# [REQUIRED ACTION]
When you write out the listing, keep every character and omit the pictures.

# [SUPPLIED DATA]
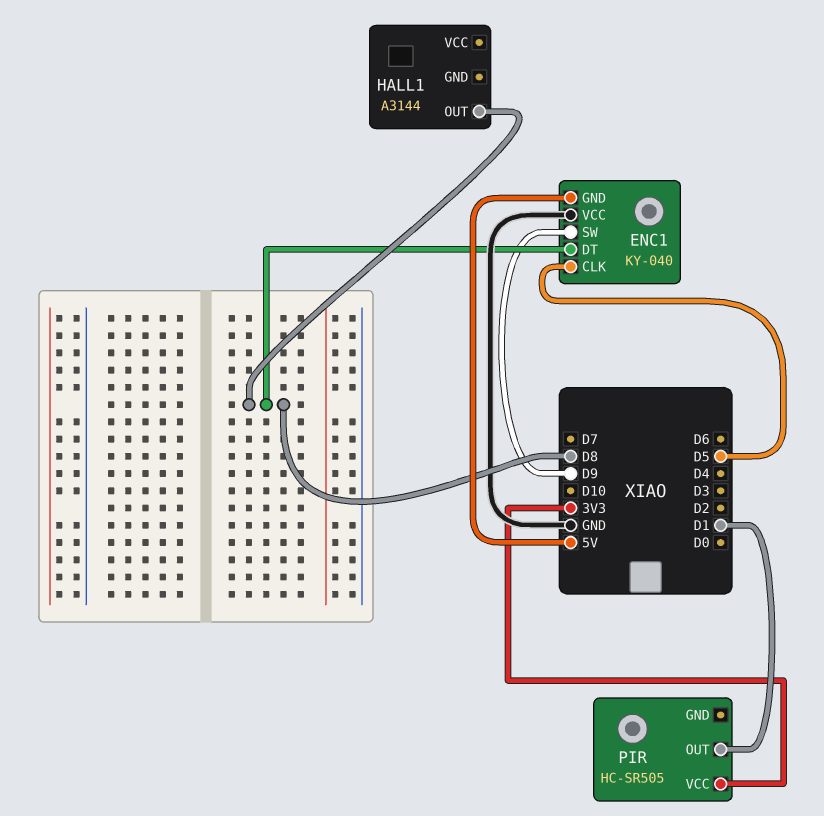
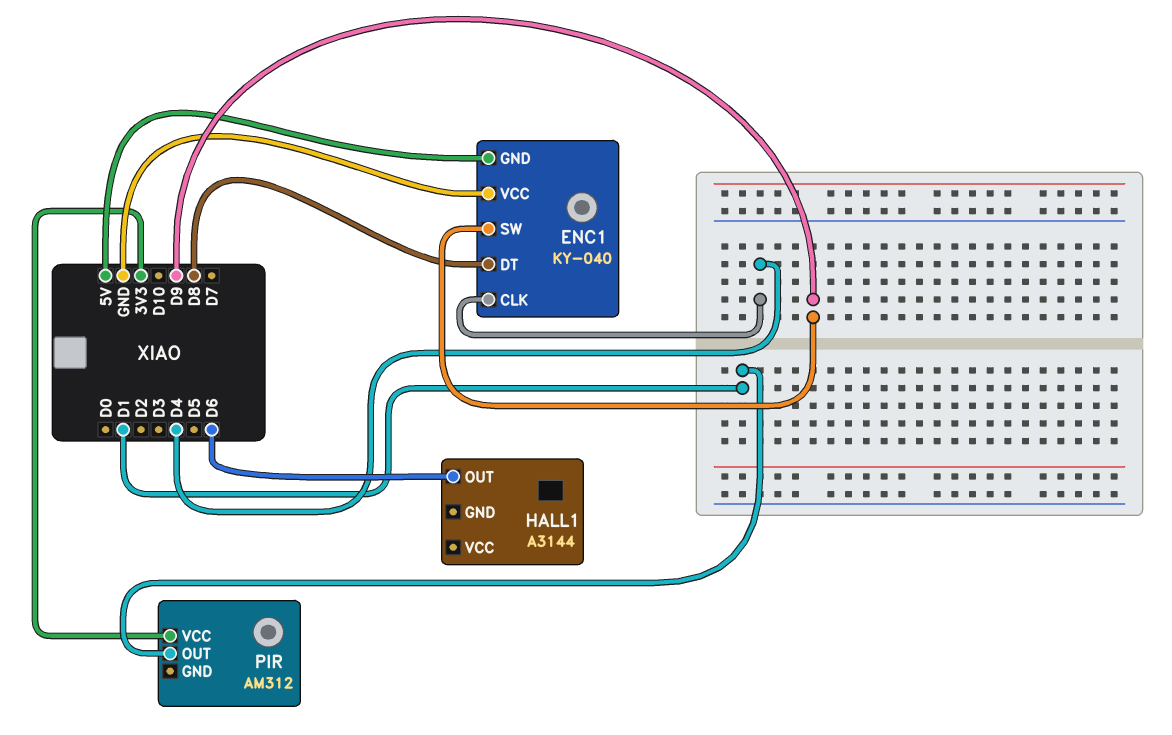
ENC1 pin CLK: D5 -> D4
HALL1 pin OUT: D8 -> D6
PIR: HC-SR505 -> AM312

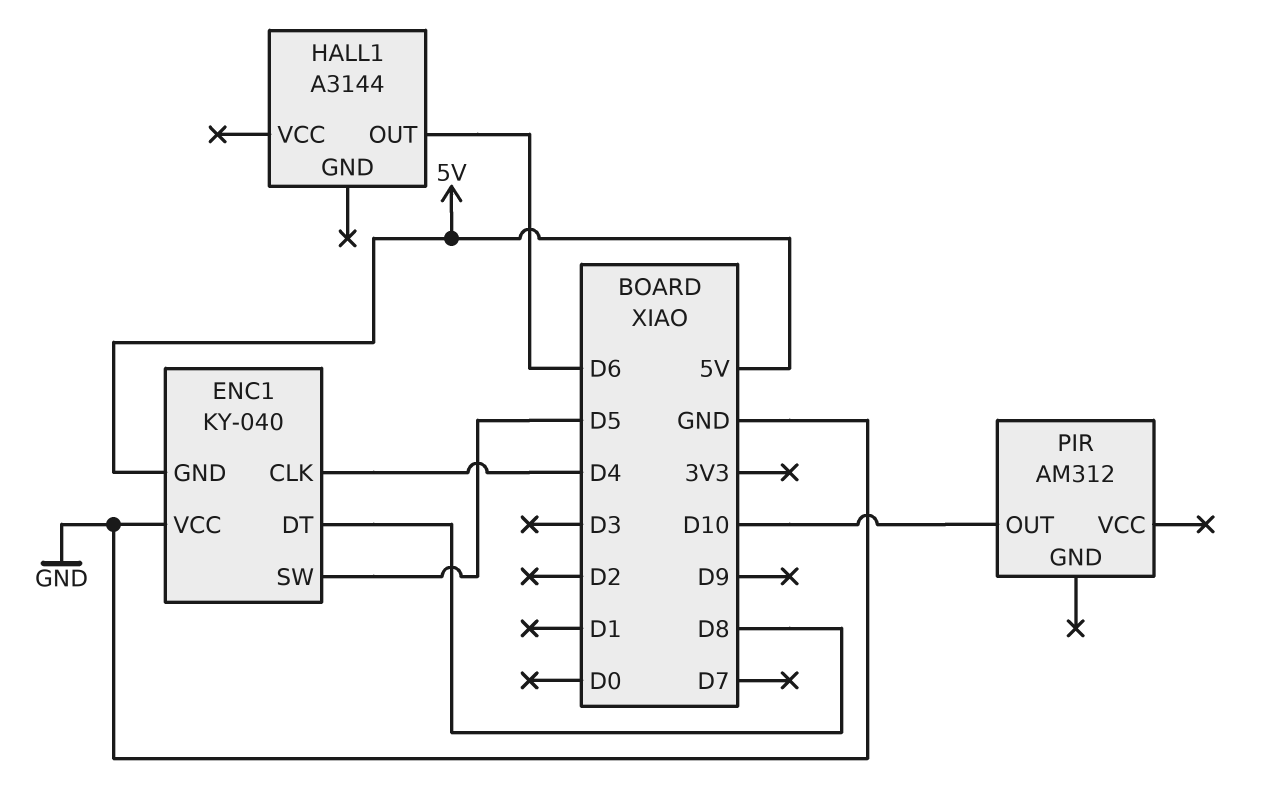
ENC1 pin SW: D9 -> D5
PIR pin OUT: D1 -> D10
PIR pin VCC: 3V3 -> none

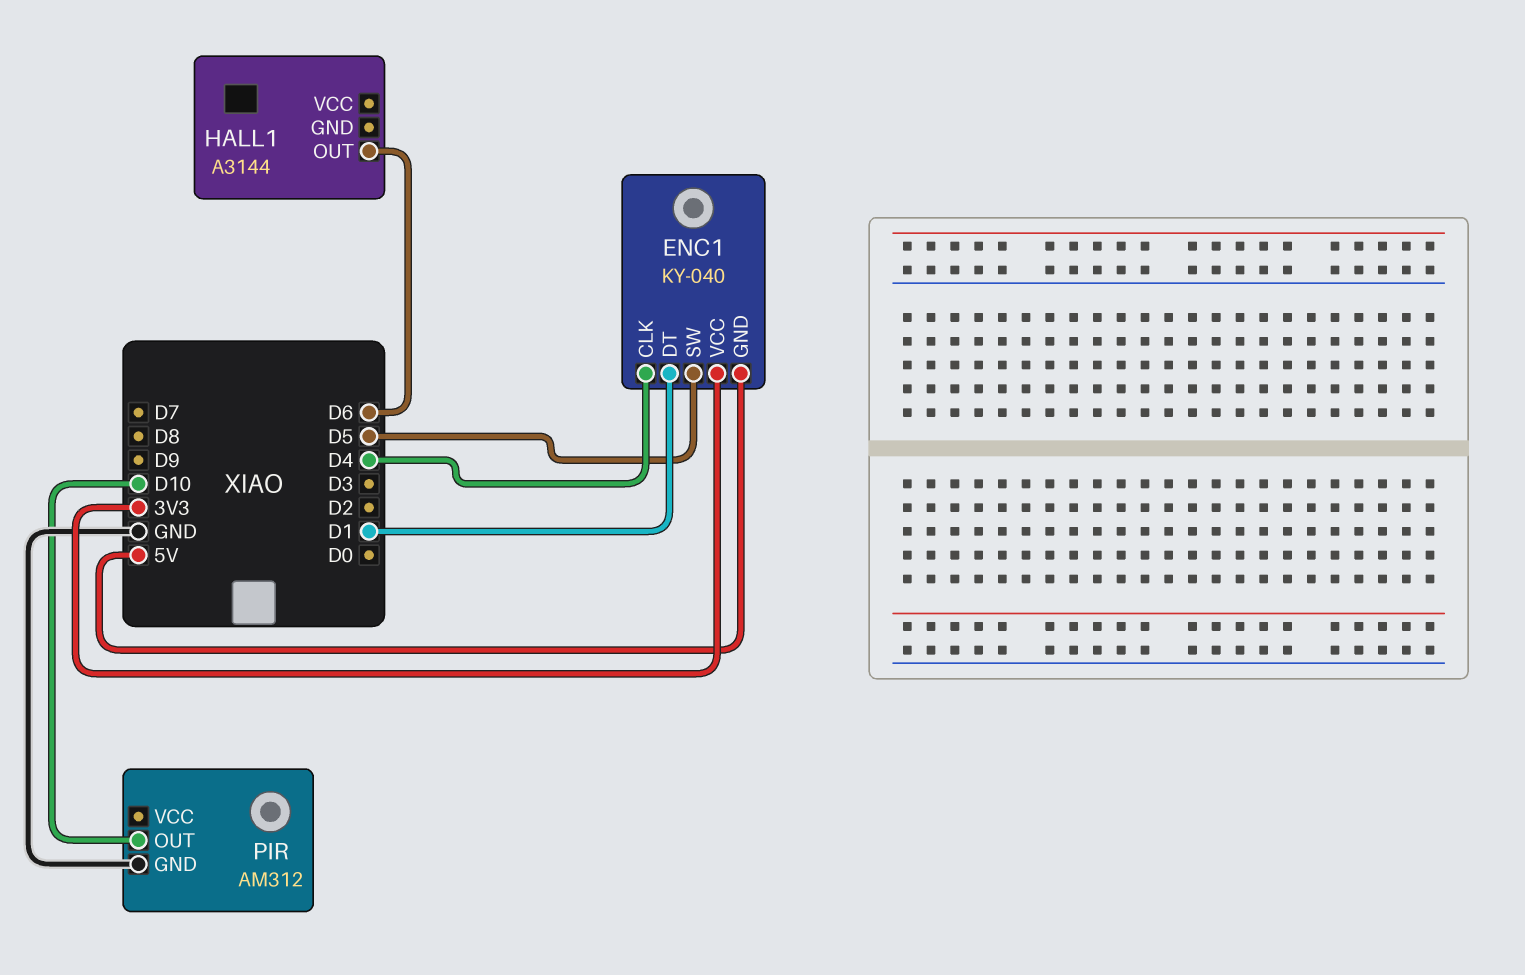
ENC1 pin DT: D8 -> D1
ENC1 pin VCC: GND -> 3V3
PIR pin GND: none -> GND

# [WRITTEN ANSWER]
ENC1 pin CLK: D5 -> D4
HALL1 pin OUT: D8 -> D6
PIR: HC-SR505 -> AM312

ENC1 pin SW: D9 -> D5
PIR pin OUT: D1 -> D10
PIR pin VCC: 3V3 -> none

ENC1 pin DT: D8 -> D1
ENC1 pin VCC: GND -> 3V3
PIR pin GND: none -> GND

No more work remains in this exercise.